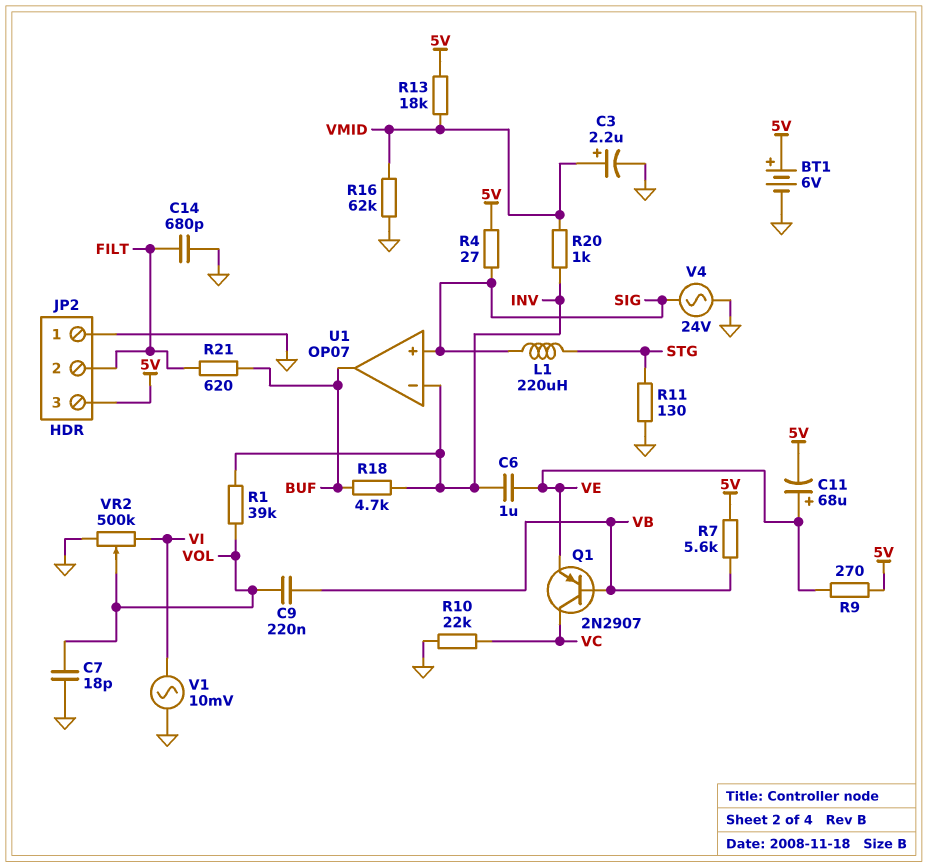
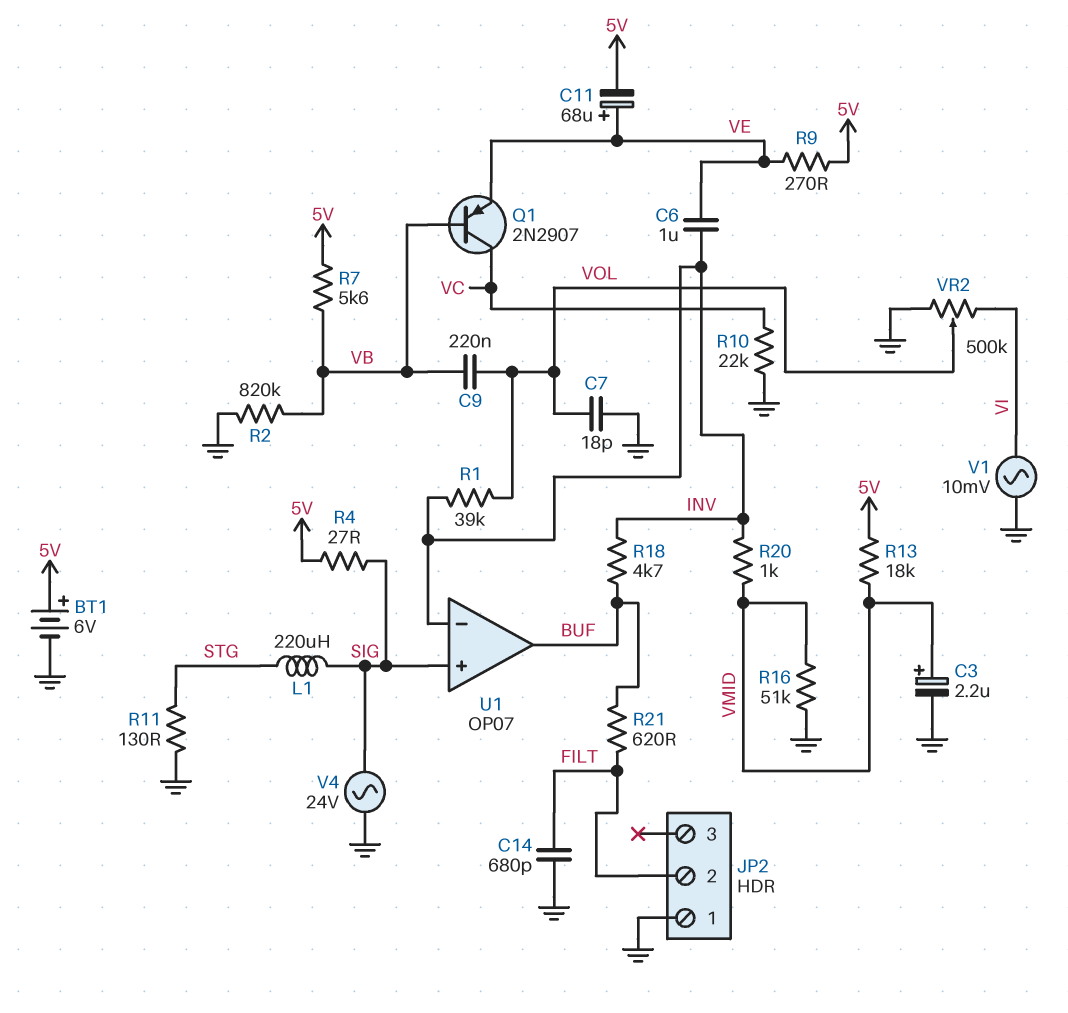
JP2 pin 3: 5V -> none
R2: none -> 820k (GND, VB)
R16: 62k (GND, VMID) -> 51k (GND, VMID)

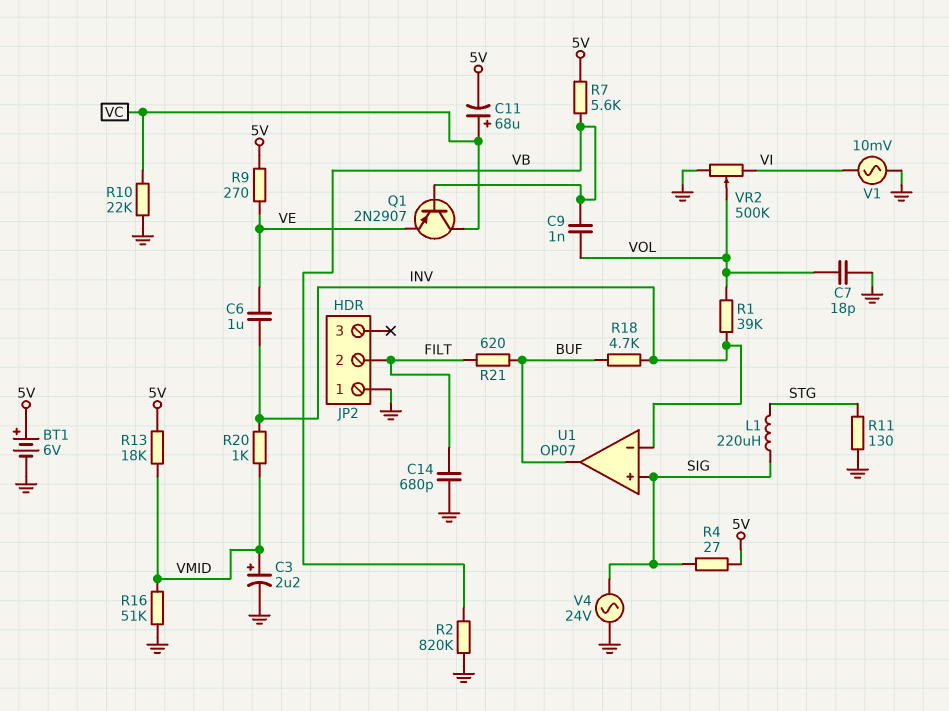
C9: 220nF (VB, VOL) -> 1nF (VB, VOL)
C11: 68uF (plus VE, minus 5V) -> 68uF (plus VC, minus 5V)

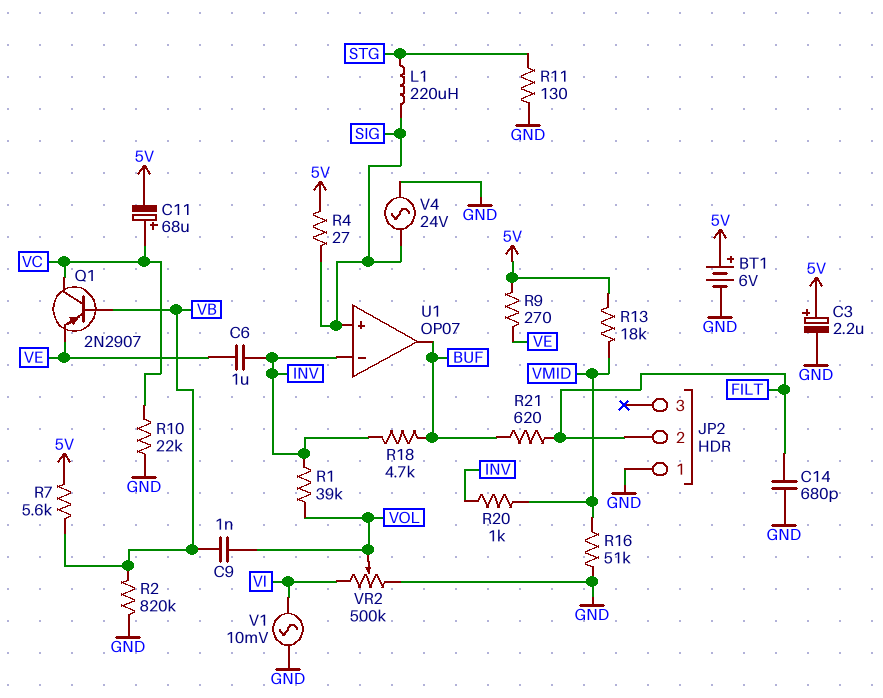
C3: 2.2uF (plus VMID, minus GND) -> 2.2uF (plus 5V, minus GND)
C7: 18pF (GND, VOL) -> none

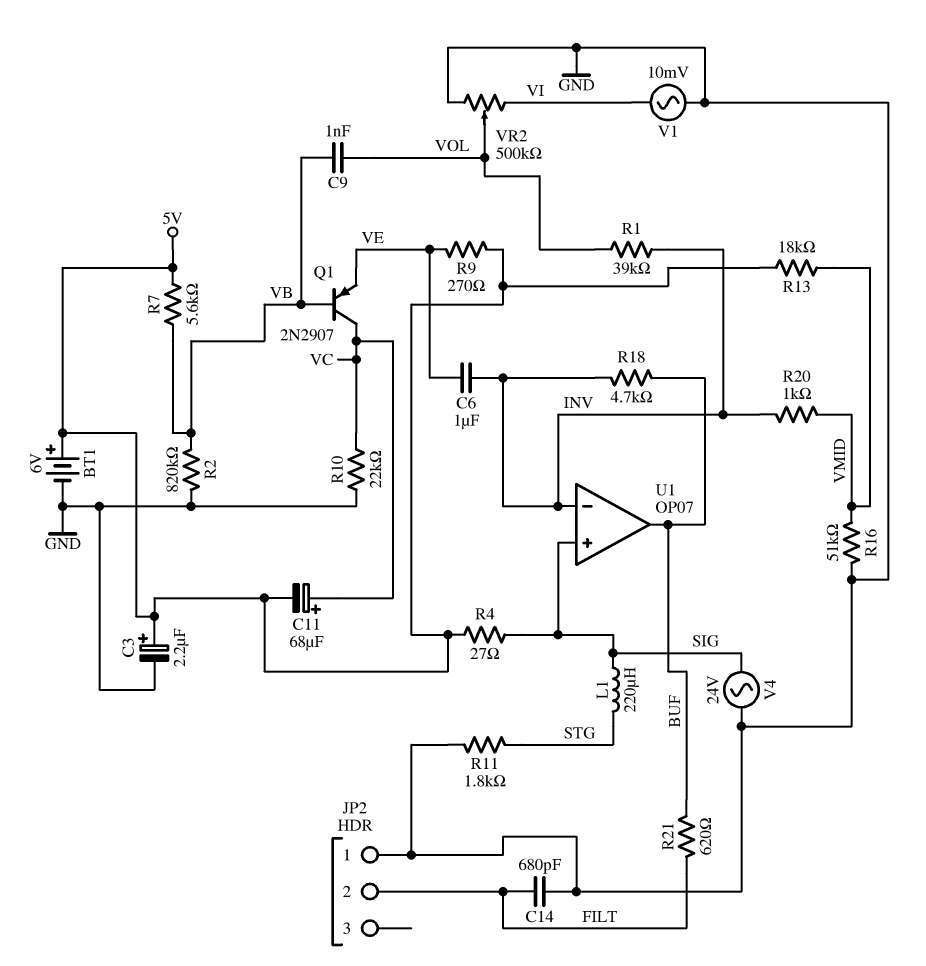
R11: 130 (GND, STG) -> 1.8k (GND, STG)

◇ ◇ ◇ ◇

**WHAT IS BEING ASKED:** Only a number is required here: the count of lines in these entries that hold "minus".

**ANSWER SECTION:** 2